WHAT YOU ARE ASKED TO DO:
Pictures do not belong in the copy; quote every entry below exactly.

DATA EXTRACTS:

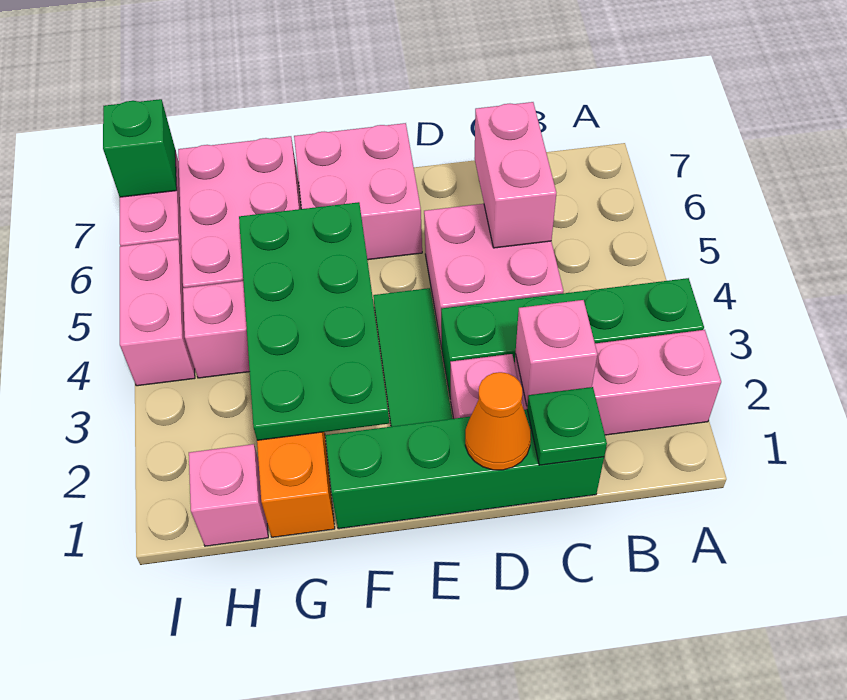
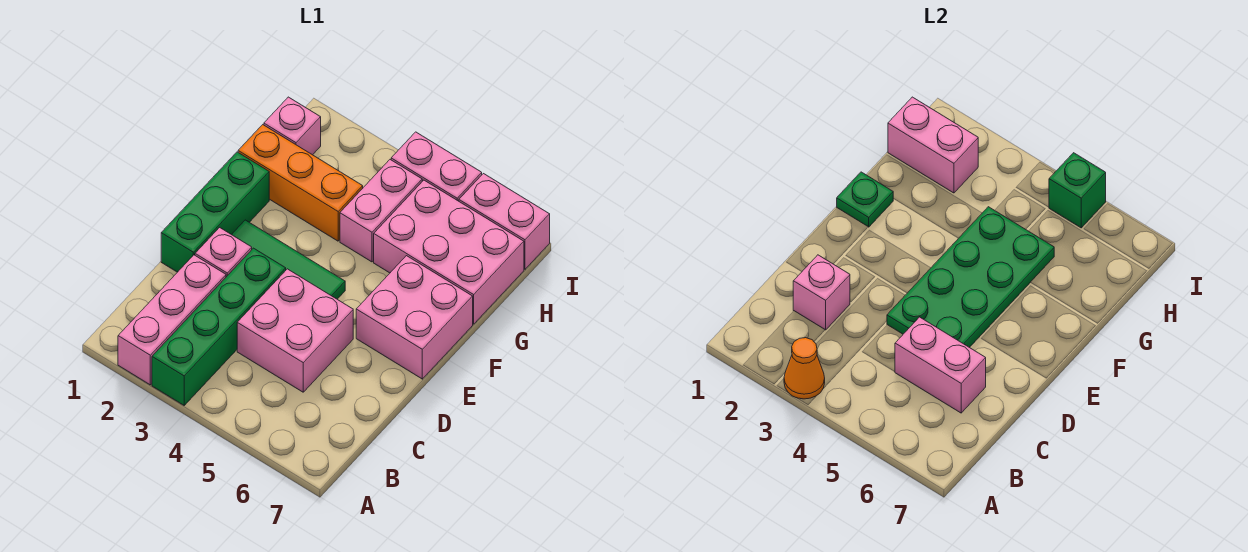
green brick C1:F1 level 1 -> green brick D1:F1 level 1
green plate C1 level 2 -> green plate F1 level 2
orange cone D1 level 2 -> orange cone A3 level 2
green plate F2:G5 level 2 -> green plate D4:G5 level 2
none -> pink brick H1:H2 level 2
green brick I7 level 2 -> green brick I5 level 2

SOLUTION BELOW:
green brick C1:F1 level 1 -> green brick D1:F1 level 1
green plate C1 level 2 -> green plate F1 level 2
orange cone D1 level 2 -> orange cone A3 level 2
green plate F2:G5 level 2 -> green plate D4:G5 level 2
none -> pink brick H1:H2 level 2
green brick I7 level 2 -> green brick I5 level 2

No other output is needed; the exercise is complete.